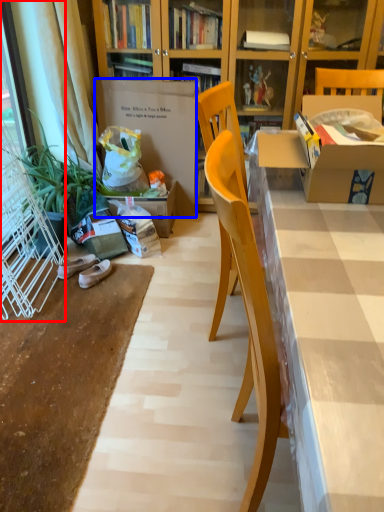
Question: Among these objects, which one is nearest to the camera, screen door (highlighted by a red box) or cardboard box (highlighted by a blue box)?

Choices:
 (A) screen door
 (B) cardboard box

Answer: (A)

════════

Problem details:
Rewrite the listing above with "cardboard box" changed to "wooden crate" everywhere and everything else left as is. Omit the picture from your answer.

Written answer:
Question: Among these objects, which one is nearest to the camera, screen door (highlighted by a red box) or wooden crate (highlighted by a blue box)?

Choices:
 (A) screen door
 (B) wooden crate

Answer: (A)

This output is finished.